Your assignment:
Wherever a line in the data below holds "minus", copy that line.

Study material:

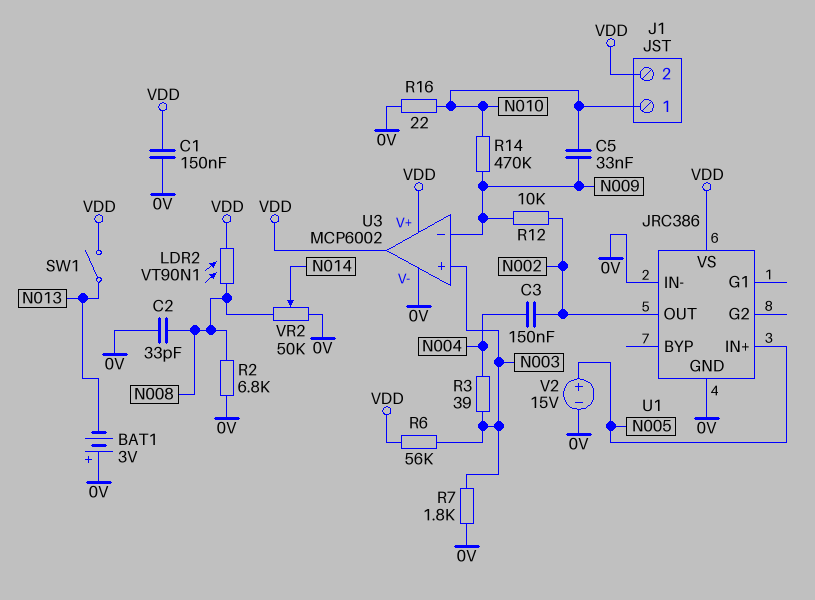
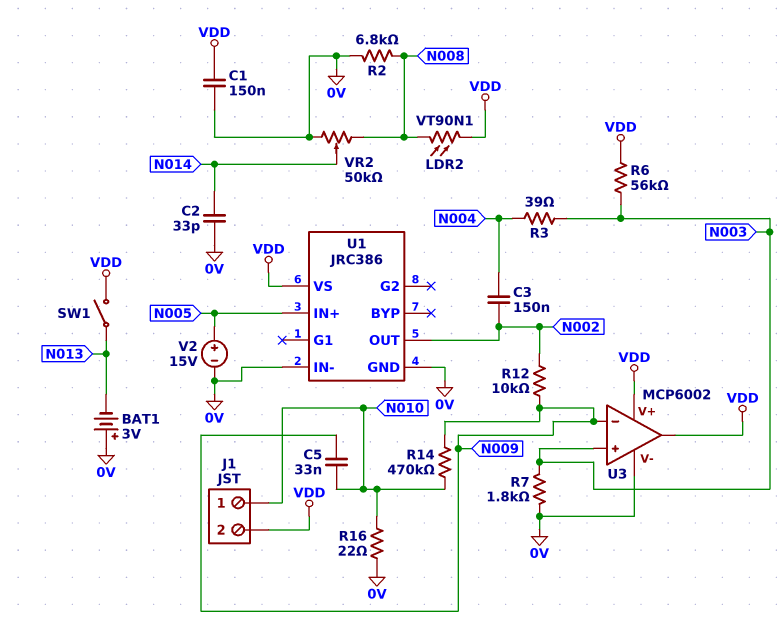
C2: 33pF (0V, N008) -> 33pF (0V, N014)

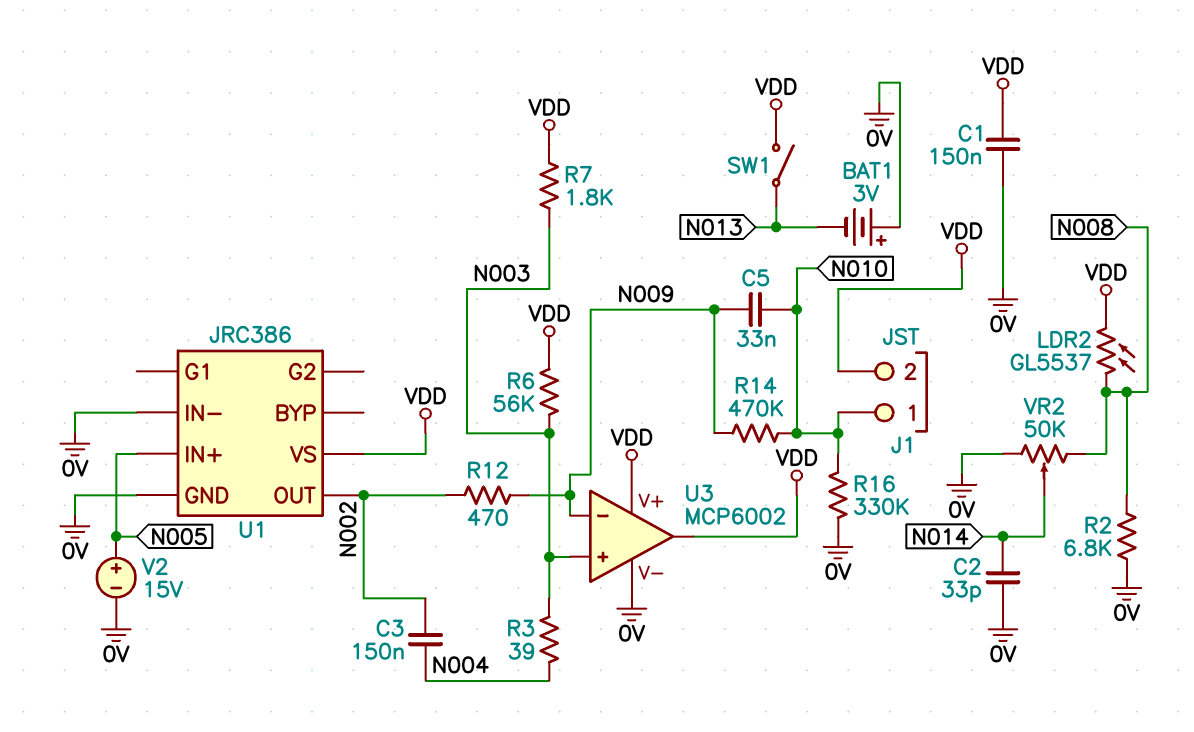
LDR2: VT90N1 (N008, VDD) -> GL5537 (N008, VDD)
R7: 1.8k (0V, N003) -> 1.8k (N003, VDD)
R12: 10k (N002, N009) -> 470 (N002, N009)
R16: 22 (0V, N010) -> 330k (0V, N010)

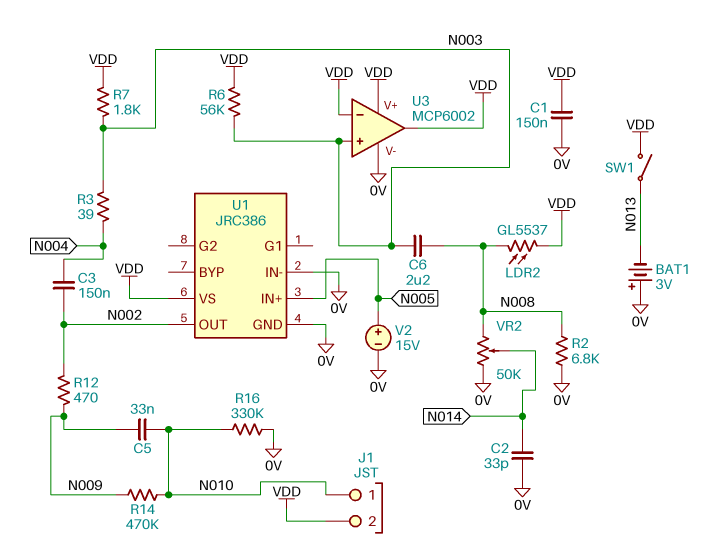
C6: none -> 2.2uF (N003, N008)
U3 pin in-: N009 -> VDD

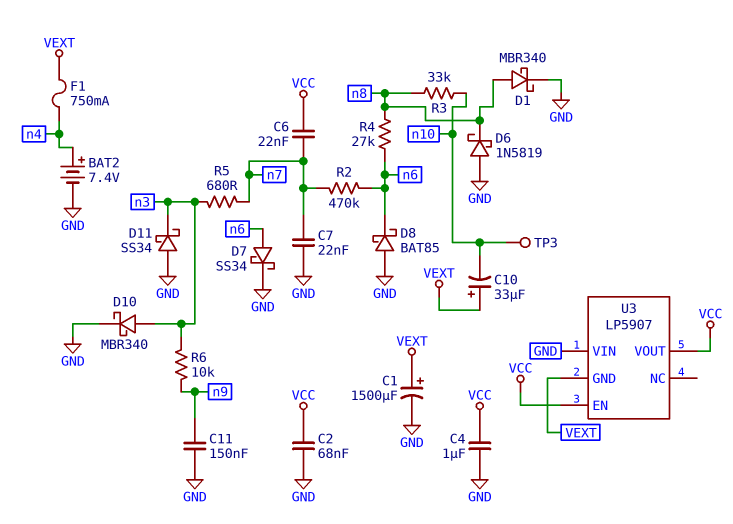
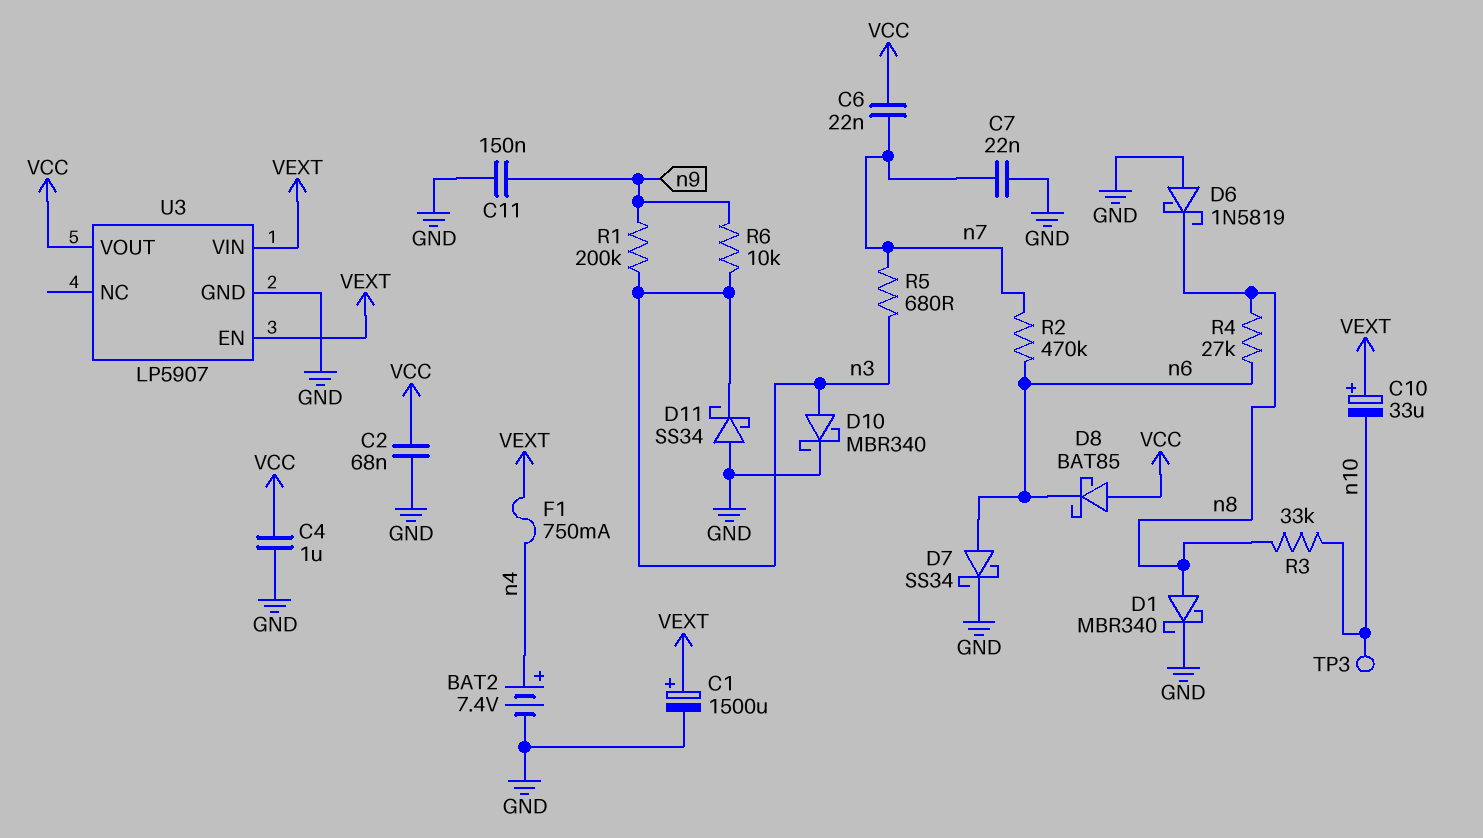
D8: schottky BAT85 (A GND, K n6) -> schottky BAT85 (A VCC, K n6)
R1: none -> 200k (n3, n9)
U3 pin EN: VCC -> VEXT
U3 pin GND: VEXT -> GND
U3 pin VIN: GND -> VEXT

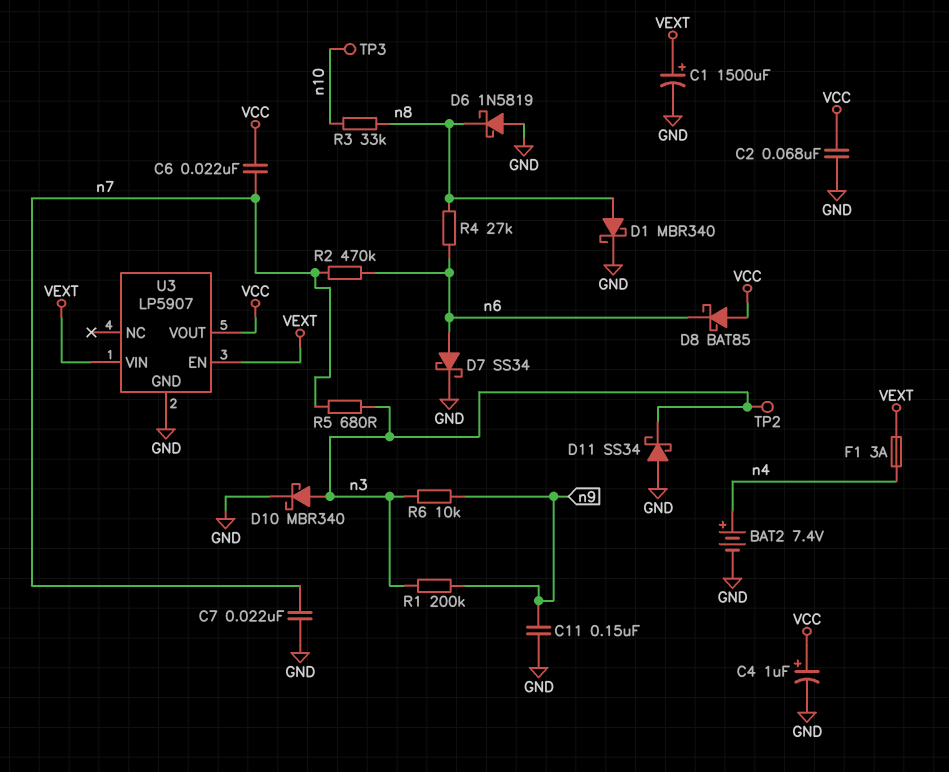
C4: 1uF (GND, VCC) -> 1uF (plus VCC, minus GND)
C10: 33uF (plus VEXT, minus n10) -> none
F1: 750mA (VEXT, n4) -> 3A (VEXT, n4)
TP2: none -> test point (n3)

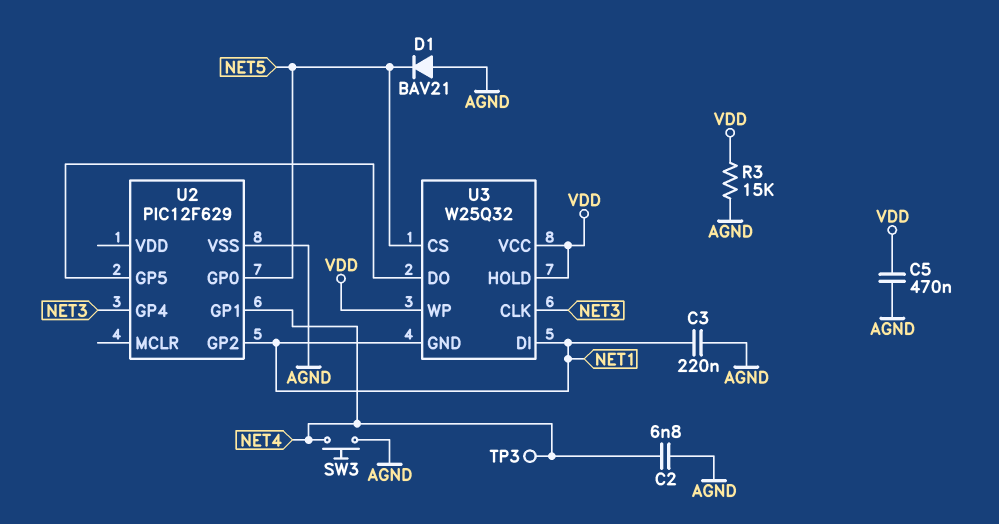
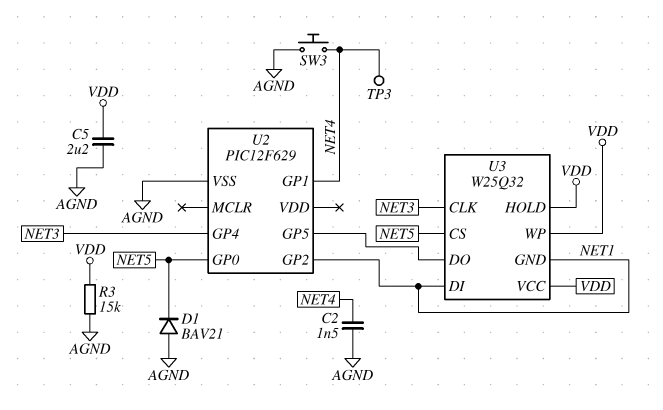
C2: 6.8nF (AGND, NET4) -> 1.5nF (AGND, NET4)
C3: 220nF (AGND, NET1) -> none
C5: 470nF (AGND, VDD) -> 2.2uF (AGND, VDD)

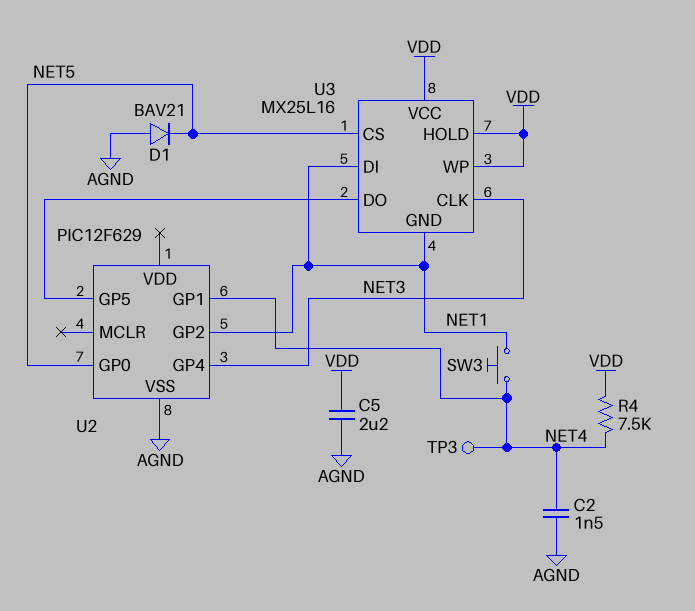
R3: 15k (AGND, VDD) -> none
R4: none -> 7.5k (NET4, VDD)
SW3: button (AGND, NET4) -> button (NET1, NET4)
U3: W25Q32 -> MX25L16

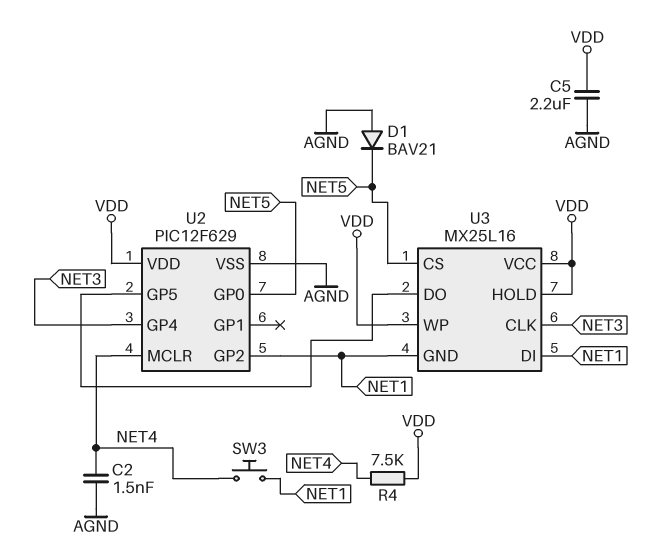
TP3: test point (NET4) -> none
U2 pin GP1: NET4 -> none
U2 pin MCLR: none -> NET4
U2 pin VDD: none -> VDD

Problem solution:
C4: 1uF (GND, VCC) -> 1uF (plus VCC, minus GND)
C10: 33uF (plus VEXT, minus n10) -> none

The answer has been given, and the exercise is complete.